<<<<

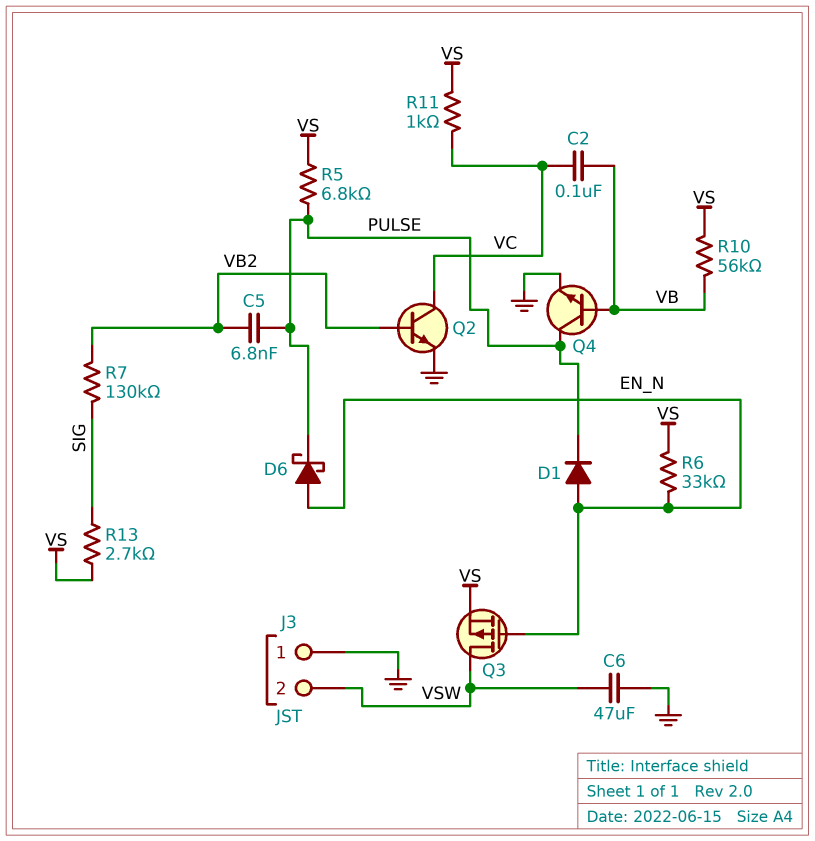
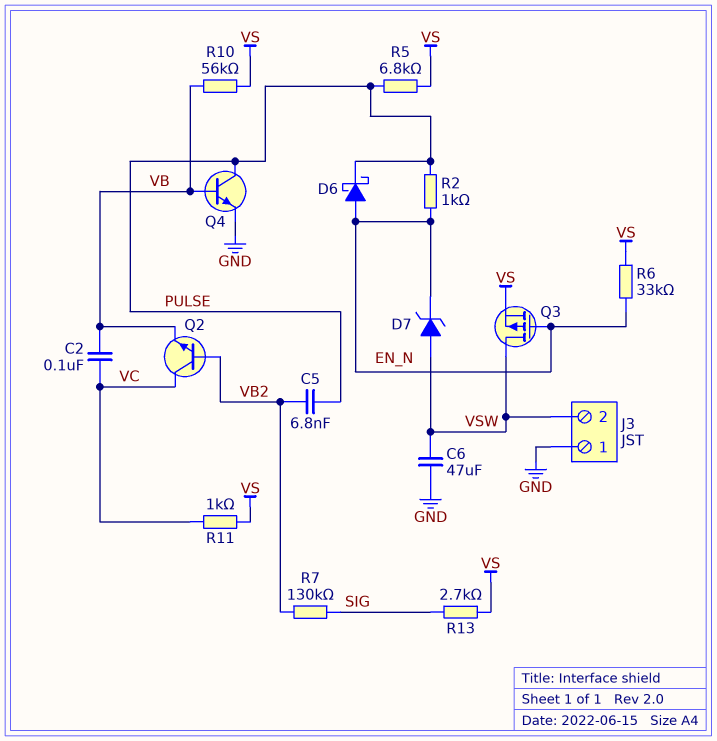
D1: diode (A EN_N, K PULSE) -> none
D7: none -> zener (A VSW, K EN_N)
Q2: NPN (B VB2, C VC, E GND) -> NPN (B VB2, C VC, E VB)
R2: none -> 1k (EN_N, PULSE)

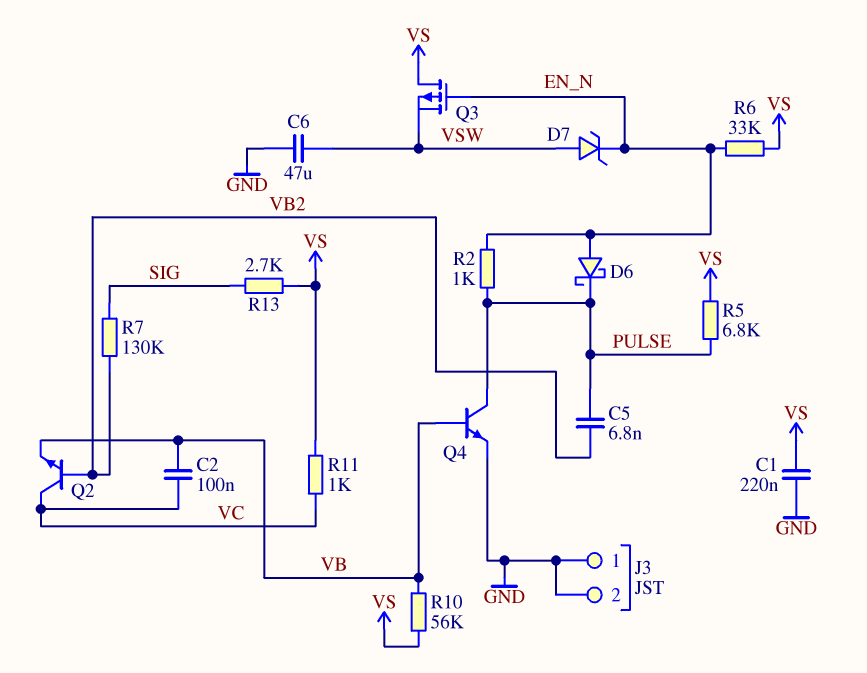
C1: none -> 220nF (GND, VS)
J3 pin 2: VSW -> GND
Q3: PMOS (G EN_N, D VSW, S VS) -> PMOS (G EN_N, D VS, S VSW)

>>>>

**YOUR INSTRUCTIONS:** Your reply must contain each entry exactly as written and no pictures.

**OUTPUT FOR THIS EXERCISE:**
D1: diode (A EN_N, K PULSE) -> none
D7: none -> zener (A VSW, K EN_N)
Q2: NPN (B VB2, C VC, E GND) -> NPN (B VB2, C VC, E VB)
R2: none -> 1k (EN_N, PULSE)

C1: none -> 220nF (GND, VS)
J3 pin 2: VSW -> GND
Q3: PMOS (G EN_N, D VSW, S VS) -> PMOS (G EN_N, D VS, S VSW)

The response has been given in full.